*About this exercise:*
The entries below are to be given back exactly, with images excluded.

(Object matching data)
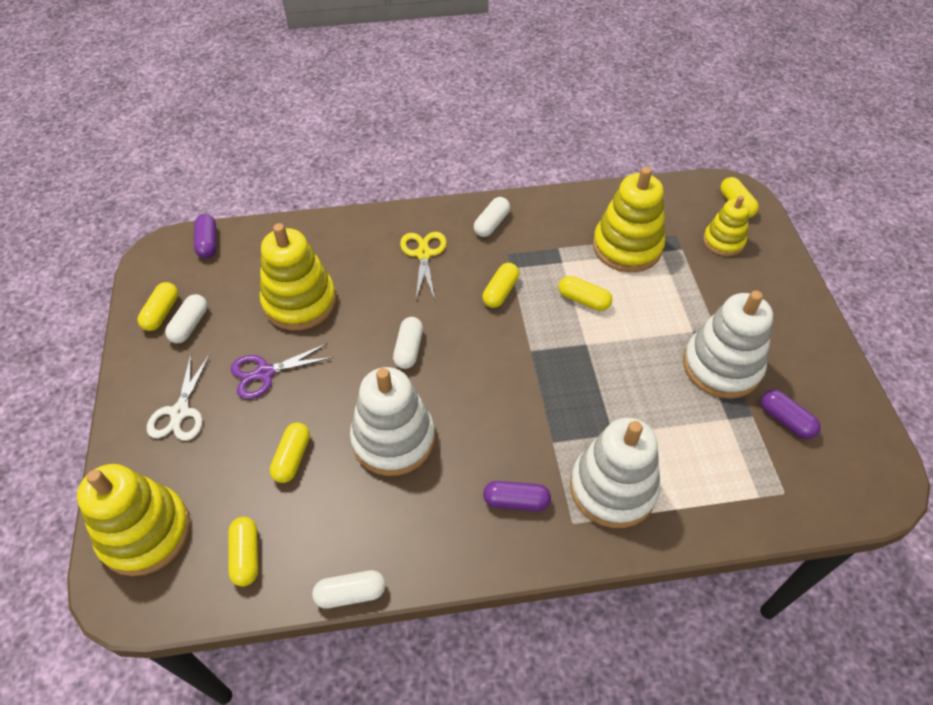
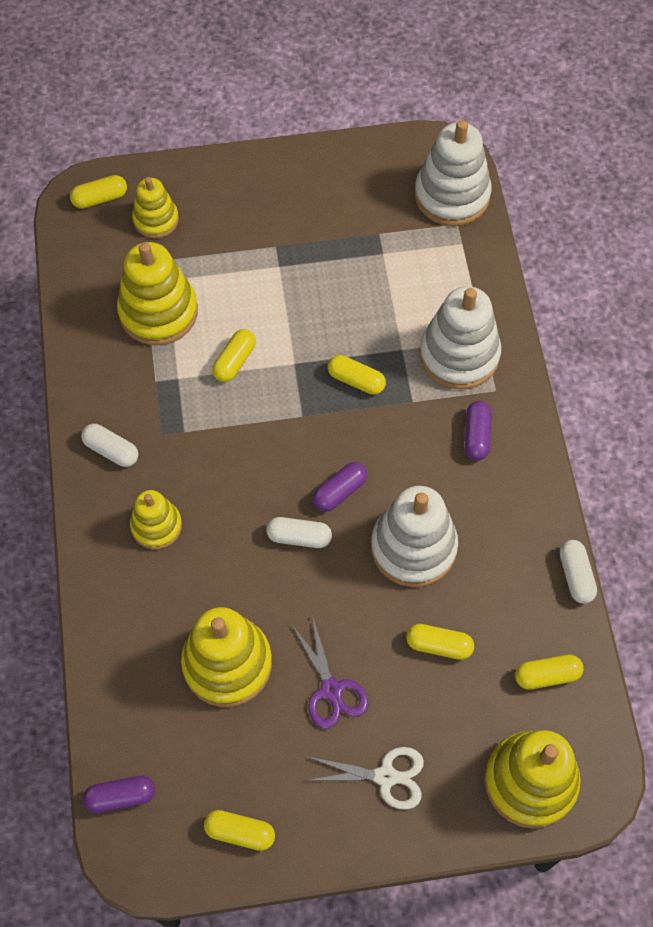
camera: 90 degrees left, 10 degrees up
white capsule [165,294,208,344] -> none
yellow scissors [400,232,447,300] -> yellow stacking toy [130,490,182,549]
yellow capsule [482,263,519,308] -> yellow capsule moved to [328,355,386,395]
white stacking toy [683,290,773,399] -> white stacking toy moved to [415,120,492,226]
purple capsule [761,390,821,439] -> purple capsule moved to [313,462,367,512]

*Answer below:*
camera: 90 degrees left, 10 degrees up
white capsule [165,294,208,344] -> none
yellow scissors [400,232,447,300] -> yellow stacking toy [130,490,182,549]
yellow capsule [482,263,519,308] -> yellow capsule moved to [328,355,386,395]
white stacking toy [683,290,773,399] -> white stacking toy moved to [415,120,492,226]
purple capsule [761,390,821,439] -> purple capsule moved to [313,462,367,512]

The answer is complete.